◆ Data for analysis ◆
--
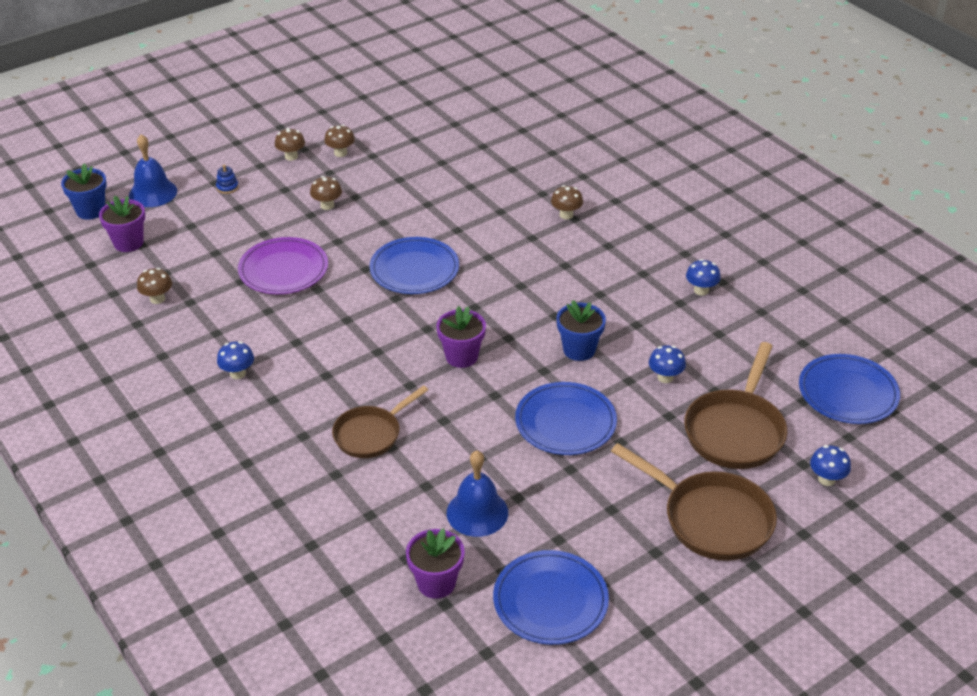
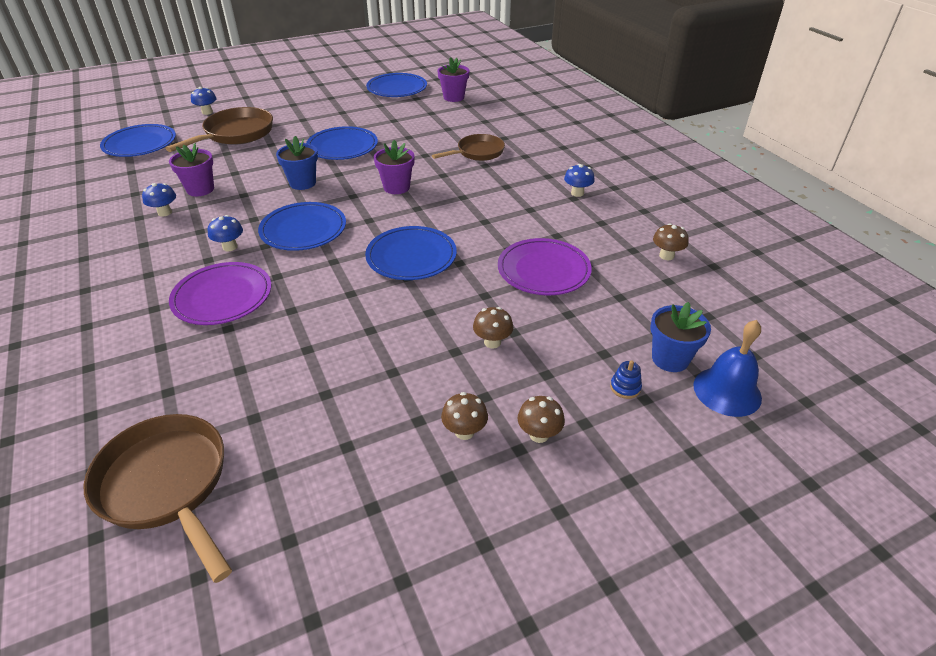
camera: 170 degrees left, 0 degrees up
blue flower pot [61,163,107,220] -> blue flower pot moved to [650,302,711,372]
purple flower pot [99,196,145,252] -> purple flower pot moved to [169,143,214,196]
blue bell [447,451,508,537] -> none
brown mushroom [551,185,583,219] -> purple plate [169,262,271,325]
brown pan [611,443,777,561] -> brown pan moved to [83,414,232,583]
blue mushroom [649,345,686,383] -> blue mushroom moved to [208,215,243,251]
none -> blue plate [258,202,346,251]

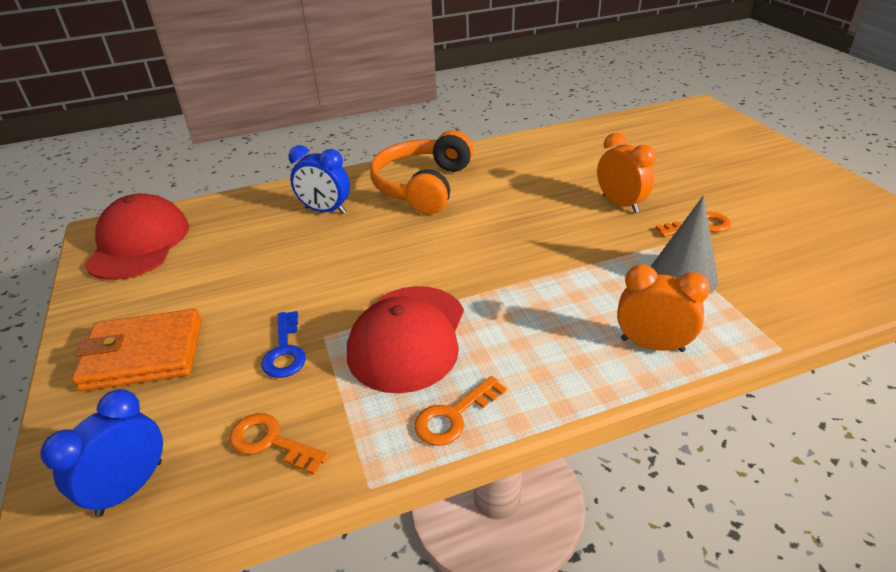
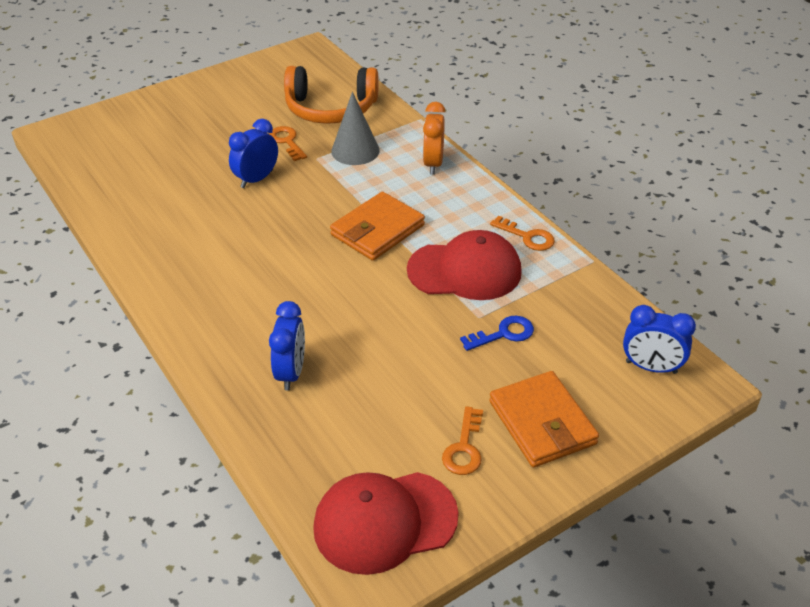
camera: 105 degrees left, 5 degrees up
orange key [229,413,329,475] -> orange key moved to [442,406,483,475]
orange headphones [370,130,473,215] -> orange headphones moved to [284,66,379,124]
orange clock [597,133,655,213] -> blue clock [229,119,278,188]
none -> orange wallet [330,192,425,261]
--
◆ Problem to work on ◆
The expected answer is a copy of each line in the listing above that contains "blue".

◆ Result of this task ◆
blue flower pot [61,163,107,220] -> blue flower pot moved to [650,302,711,372]
blue bell [447,451,508,537] -> none
blue mushroom [649,345,686,383] -> blue mushroom moved to [208,215,243,251]
none -> blue plate [258,202,346,251]
orange clock [597,133,655,213] -> blue clock [229,119,278,188]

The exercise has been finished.